Directions ▸ Only the text of the entries below should appear in your exact transcription; leave out every picture.
** Opening Data extracts block **
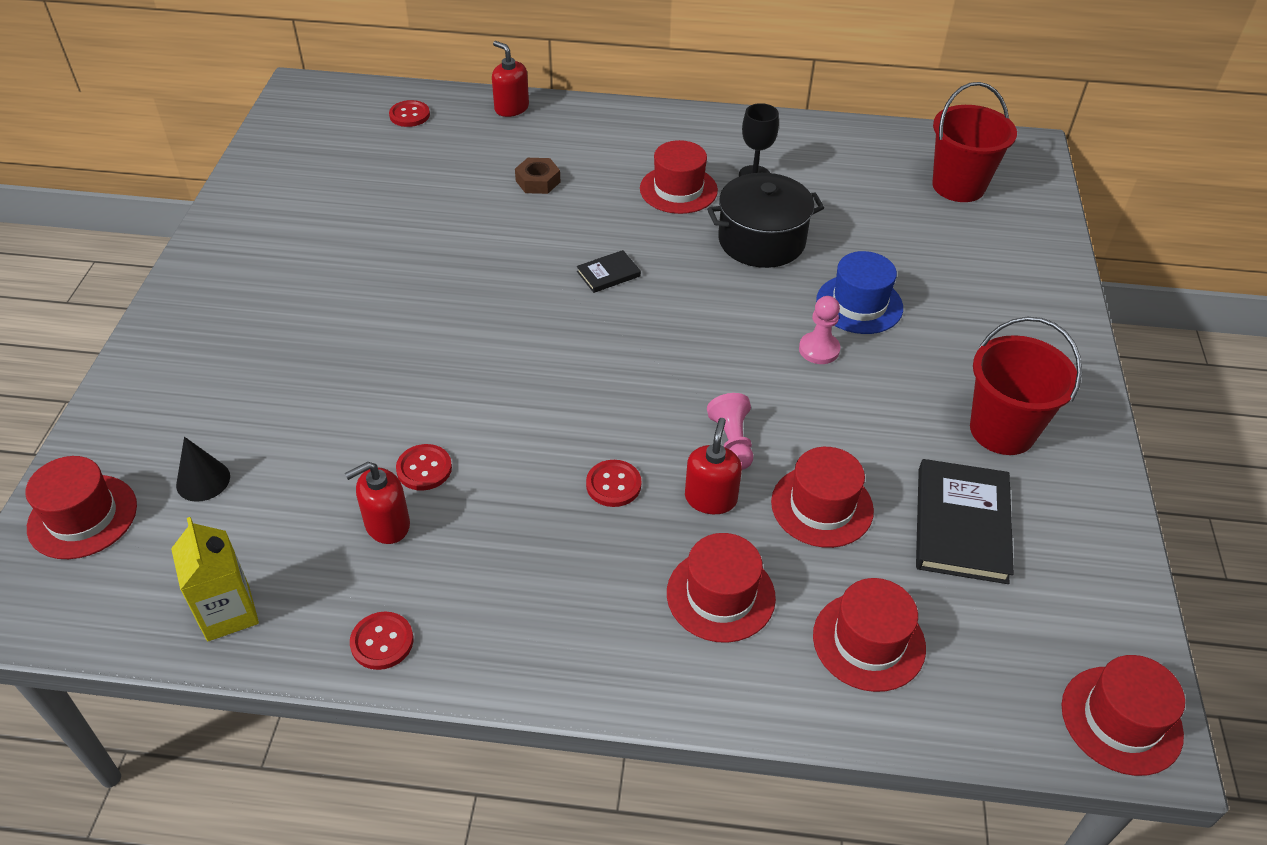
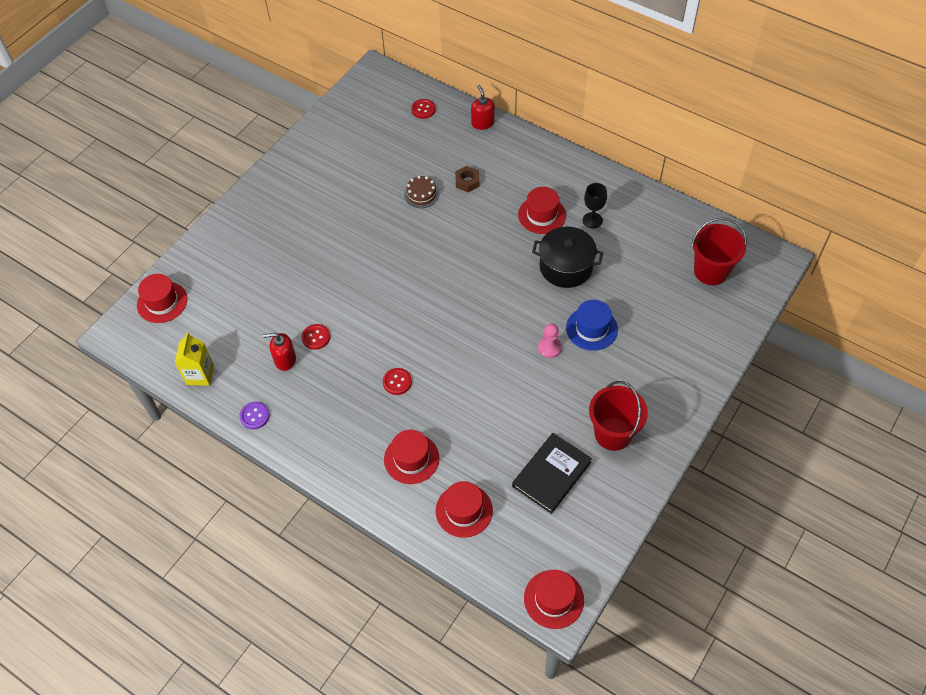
camera: 30 degrees right, 10 degrees up
(203, 480) = (218, 304): black cone -> none
(382, 642) = (254, 416): red button -> purple button
(477, 216) = (421, 194): none -> brown cake
(608, 274) = (468, 258): black book -> none
(710, 498) = (438, 408): red soap dispenser -> none
(732, 441) = (468, 382): pink pawn -> none
(822, 506) = (489, 435): red hat -> none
** Closing Data extracts block **
Answer box ▸
camera: 30 degrees right, 10 degrees up
(203, 480) = (218, 304): black cone -> none
(382, 642) = (254, 416): red button -> purple button
(477, 216) = (421, 194): none -> brown cake
(608, 274) = (468, 258): black book -> none
(710, 498) = (438, 408): red soap dispenser -> none
(732, 441) = (468, 382): pink pawn -> none
(822, 506) = (489, 435): red hat -> none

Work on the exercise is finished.